(Object change descriptions)
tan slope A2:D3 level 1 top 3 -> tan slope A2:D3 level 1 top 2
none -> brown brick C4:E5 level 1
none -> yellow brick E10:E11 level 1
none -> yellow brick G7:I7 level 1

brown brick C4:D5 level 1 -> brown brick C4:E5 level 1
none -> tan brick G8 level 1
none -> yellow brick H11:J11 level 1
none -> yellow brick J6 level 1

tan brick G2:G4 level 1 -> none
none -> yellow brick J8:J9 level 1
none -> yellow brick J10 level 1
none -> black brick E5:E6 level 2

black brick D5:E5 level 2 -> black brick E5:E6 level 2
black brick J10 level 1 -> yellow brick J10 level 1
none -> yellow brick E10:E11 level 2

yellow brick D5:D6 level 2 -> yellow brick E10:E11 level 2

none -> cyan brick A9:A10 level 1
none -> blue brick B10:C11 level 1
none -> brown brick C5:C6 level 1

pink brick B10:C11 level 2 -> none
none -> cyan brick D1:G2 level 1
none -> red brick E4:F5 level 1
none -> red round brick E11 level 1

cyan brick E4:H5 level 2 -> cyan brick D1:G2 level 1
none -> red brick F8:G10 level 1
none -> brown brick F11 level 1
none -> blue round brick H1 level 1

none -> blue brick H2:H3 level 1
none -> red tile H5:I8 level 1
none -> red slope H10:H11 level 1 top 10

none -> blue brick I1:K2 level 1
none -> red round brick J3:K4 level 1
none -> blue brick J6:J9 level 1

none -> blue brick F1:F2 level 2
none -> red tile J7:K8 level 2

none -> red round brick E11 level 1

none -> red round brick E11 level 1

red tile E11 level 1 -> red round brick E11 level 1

TASK INSTRUCTIONS:
The lines above from the one containing "none -> yellow brick G7:I7 level 1" through the one containing "none -> yellow brick J10 level 1" are to be set down exactly, and no others.

YOUR SOLUTION:
none -> yellow brick G7:I7 level 1

brown brick C4:D5 level 1 -> brown brick C4:E5 level 1
none -> tan brick G8 level 1
none -> yellow brick H11:J11 level 1
none -> yellow brick J6 level 1

tan brick G2:G4 level 1 -> none
none -> yellow brick J8:J9 level 1
none -> yellow brick J10 level 1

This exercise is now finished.